▶ [Task] Your task is to copy the stretch of lines in the records below that begins with the line containing "R216: 3.3k (DAC, MID) -> 47k (DAC, MID)" and ends with the line containing "J202 pin 1: GND -> VEXT", exactly as written, with nothing added.

▶ [Before-and-after change records]
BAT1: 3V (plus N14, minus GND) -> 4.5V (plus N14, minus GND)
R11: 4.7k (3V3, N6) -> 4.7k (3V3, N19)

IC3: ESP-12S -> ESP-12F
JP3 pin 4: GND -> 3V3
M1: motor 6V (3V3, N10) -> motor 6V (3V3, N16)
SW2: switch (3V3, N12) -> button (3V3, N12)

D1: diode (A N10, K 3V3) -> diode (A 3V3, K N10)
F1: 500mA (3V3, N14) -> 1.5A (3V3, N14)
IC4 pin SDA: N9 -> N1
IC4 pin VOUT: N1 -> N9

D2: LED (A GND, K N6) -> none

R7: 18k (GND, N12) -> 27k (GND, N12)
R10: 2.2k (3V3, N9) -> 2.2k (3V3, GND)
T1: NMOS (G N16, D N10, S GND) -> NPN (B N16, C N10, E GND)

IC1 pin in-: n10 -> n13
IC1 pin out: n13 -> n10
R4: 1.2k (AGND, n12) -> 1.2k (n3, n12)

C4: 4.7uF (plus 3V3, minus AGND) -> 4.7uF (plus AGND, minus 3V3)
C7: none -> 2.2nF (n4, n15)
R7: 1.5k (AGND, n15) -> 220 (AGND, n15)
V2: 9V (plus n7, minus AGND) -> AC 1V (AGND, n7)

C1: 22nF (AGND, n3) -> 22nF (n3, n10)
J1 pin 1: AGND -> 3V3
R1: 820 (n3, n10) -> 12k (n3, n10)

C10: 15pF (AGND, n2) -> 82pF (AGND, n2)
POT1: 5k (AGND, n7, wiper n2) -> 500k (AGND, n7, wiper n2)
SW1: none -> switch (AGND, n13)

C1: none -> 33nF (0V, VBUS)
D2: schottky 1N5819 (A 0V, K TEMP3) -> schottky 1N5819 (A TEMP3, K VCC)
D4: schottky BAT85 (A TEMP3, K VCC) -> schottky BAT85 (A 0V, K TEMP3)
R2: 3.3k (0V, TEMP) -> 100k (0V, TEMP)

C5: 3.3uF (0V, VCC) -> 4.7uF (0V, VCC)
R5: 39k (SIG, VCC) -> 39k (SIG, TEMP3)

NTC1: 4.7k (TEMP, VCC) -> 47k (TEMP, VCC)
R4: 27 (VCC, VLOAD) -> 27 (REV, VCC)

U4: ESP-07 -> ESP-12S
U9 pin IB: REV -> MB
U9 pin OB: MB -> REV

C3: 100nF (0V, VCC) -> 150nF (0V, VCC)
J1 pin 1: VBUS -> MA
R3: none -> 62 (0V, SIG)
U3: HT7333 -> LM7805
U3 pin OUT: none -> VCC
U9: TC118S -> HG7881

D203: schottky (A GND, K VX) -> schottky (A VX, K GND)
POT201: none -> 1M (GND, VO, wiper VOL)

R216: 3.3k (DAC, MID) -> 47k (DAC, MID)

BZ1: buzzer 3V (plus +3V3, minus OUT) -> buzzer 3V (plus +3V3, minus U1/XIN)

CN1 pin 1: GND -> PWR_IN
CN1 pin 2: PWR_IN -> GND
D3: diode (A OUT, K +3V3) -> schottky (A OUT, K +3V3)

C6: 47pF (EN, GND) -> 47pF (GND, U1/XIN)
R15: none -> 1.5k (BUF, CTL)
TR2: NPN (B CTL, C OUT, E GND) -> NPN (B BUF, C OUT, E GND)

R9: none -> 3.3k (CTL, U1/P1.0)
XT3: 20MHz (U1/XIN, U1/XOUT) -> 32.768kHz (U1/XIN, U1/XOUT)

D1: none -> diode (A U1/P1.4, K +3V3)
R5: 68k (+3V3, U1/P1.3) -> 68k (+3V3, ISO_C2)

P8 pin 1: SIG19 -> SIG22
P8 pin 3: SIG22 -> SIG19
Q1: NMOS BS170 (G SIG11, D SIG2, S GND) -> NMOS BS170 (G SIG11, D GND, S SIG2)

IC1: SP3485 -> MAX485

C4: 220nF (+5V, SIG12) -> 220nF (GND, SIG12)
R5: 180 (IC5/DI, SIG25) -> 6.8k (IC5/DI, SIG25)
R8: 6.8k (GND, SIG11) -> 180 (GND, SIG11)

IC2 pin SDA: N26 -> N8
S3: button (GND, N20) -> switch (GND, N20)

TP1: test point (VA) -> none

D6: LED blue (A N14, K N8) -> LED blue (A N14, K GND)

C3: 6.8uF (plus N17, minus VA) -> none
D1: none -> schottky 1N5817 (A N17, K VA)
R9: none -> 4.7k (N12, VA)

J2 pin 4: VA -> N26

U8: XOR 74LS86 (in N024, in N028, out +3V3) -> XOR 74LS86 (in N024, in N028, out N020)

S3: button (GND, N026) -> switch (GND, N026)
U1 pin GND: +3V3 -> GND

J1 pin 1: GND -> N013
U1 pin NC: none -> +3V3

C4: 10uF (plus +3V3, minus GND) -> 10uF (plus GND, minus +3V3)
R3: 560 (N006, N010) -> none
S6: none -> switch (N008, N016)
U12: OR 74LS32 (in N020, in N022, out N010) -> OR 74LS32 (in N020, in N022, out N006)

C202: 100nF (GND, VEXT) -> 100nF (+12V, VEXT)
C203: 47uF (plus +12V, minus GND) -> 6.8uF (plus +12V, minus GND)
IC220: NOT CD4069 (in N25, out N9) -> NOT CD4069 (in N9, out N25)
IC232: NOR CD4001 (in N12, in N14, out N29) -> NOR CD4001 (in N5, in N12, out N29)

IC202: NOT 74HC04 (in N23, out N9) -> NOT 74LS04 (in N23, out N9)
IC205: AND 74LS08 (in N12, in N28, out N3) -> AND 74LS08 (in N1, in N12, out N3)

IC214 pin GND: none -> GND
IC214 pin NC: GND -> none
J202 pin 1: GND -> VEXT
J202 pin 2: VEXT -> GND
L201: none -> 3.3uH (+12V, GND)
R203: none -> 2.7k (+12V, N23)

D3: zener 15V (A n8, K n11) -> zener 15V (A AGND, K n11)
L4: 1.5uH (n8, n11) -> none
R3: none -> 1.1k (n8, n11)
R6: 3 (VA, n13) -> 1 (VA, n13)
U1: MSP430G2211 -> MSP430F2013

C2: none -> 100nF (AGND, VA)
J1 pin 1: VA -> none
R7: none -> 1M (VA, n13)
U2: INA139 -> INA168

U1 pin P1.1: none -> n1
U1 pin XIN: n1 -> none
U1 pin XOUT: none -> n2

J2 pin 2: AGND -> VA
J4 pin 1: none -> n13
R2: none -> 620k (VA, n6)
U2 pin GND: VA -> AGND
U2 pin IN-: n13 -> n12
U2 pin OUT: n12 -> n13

▶ [Answer for the task]
R216: 3.3k (DAC, MID) -> 47k (DAC, MID)

BZ1: buzzer 3V (plus +3V3, minus OUT) -> buzzer 3V (plus +3V3, minus U1/XIN)

CN1 pin 1: GND -> PWR_IN
CN1 pin 2: PWR_IN -> GND
D3: diode (A OUT, K +3V3) -> schottky (A OUT, K +3V3)

C6: 47pF (EN, GND) -> 47pF (GND, U1/XIN)
R15: none -> 1.5k (BUF, CTL)
TR2: NPN (B CTL, C OUT, E GND) -> NPN (B BUF, C OUT, E GND)

R9: none -> 3.3k (CTL, U1/P1.0)
XT3: 20MHz (U1/XIN, U1/XOUT) -> 32.768kHz (U1/XIN, U1/XOUT)

D1: none -> diode (A U1/P1.4, K +3V3)
R5: 68k (+3V3, U1/P1.3) -> 68k (+3V3, ISO_C2)

P8 pin 1: SIG19 -> SIG22
P8 pin 3: SIG22 -> SIG19
Q1: NMOS BS170 (G SIG11, D SIG2, S GND) -> NMOS BS170 (G SIG11, D GND, S SIG2)

IC1: SP3485 -> MAX485

C4: 220nF (+5V, SIG12) -> 220nF (GND, SIG12)
R5: 180 (IC5/DI, SIG25) -> 6.8k (IC5/DI, SIG25)
R8: 6.8k (GND, SIG11) -> 180 (GND, SIG11)

IC2 pin SDA: N26 -> N8
S3: button (GND, N20) -> switch (GND, N20)

TP1: test point (VA) -> none

D6: LED blue (A N14, K N8) -> LED blue (A N14, K GND)

C3: 6.8uF (plus N17, minus VA) -> none
D1: none -> schottky 1N5817 (A N17, K VA)
R9: none -> 4.7k (N12, VA)

J2 pin 4: VA -> N26

U8: XOR 74LS86 (in N024, in N028, out +3V3) -> XOR 74LS86 (in N024, in N028, out N020)

S3: button (GND, N026) -> switch (GND, N026)
U1 pin GND: +3V3 -> GND

J1 pin 1: GND -> N013
U1 pin NC: none -> +3V3

C4: 10uF (plus +3V3, minus GND) -> 10uF (plus GND, minus +3V3)
R3: 560 (N006, N010) -> none
S6: none -> switch (N008, N016)
U12: OR 74LS32 (in N020, in N022, out N010) -> OR 74LS32 (in N020, in N022, out N006)

C202: 100nF (GND, VEXT) -> 100nF (+12V, VEXT)
C203: 47uF (plus +12V, minus GND) -> 6.8uF (plus +12V, minus GND)
IC220: NOT CD4069 (in N25, out N9) -> NOT CD4069 (in N9, out N25)
IC232: NOR CD4001 (in N12, in N14, out N29) -> NOR CD4001 (in N5, in N12, out N29)

IC202: NOT 74HC04 (in N23, out N9) -> NOT 74LS04 (in N23, out N9)
IC205: AND 74LS08 (in N12, in N28, out N3) -> AND 74LS08 (in N1, in N12, out N3)

IC214 pin GND: none -> GND
IC214 pin NC: GND -> none
J202 pin 1: GND -> VEXT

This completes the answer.